(Scene comparison data)
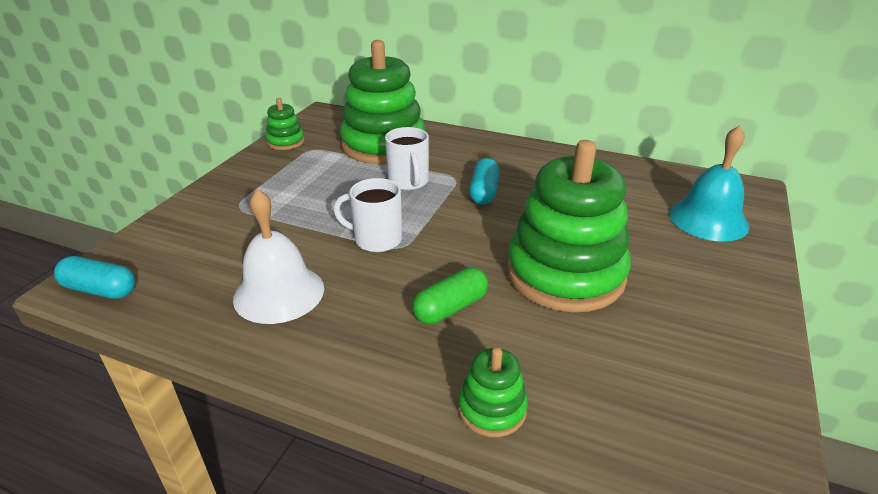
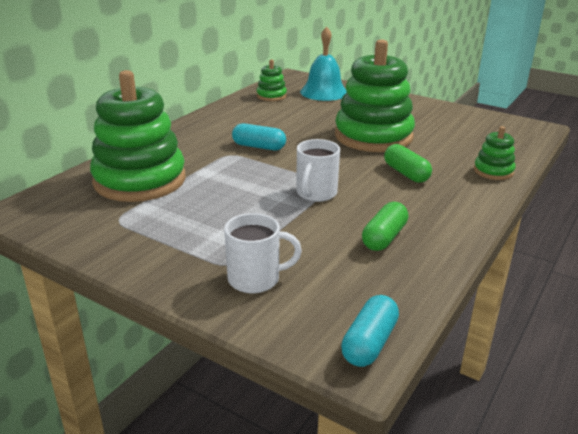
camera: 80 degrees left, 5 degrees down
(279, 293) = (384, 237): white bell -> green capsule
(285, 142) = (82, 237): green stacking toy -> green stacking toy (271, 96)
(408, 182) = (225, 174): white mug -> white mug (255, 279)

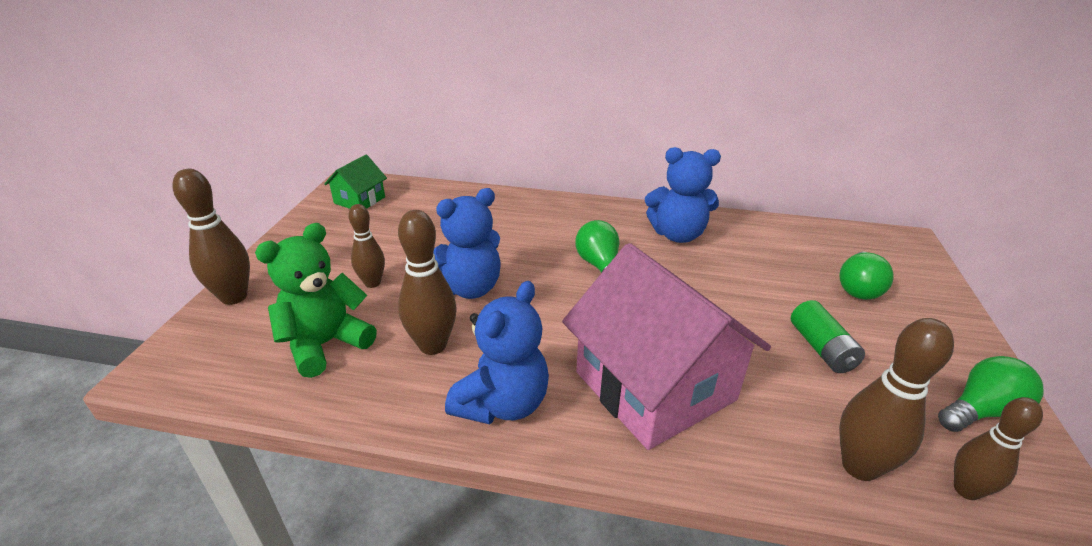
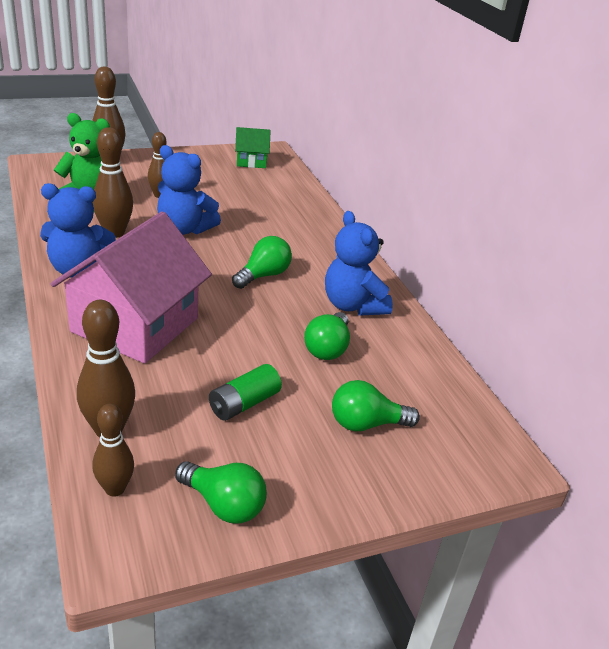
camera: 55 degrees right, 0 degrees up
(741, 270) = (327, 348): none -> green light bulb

# Instruction
Nothing but the lines with "degrees" should be returned, copied from the entries above.

# Output of the task
camera: 80 degrees left, 5 degrees down
camera: 55 degrees right, 0 degrees up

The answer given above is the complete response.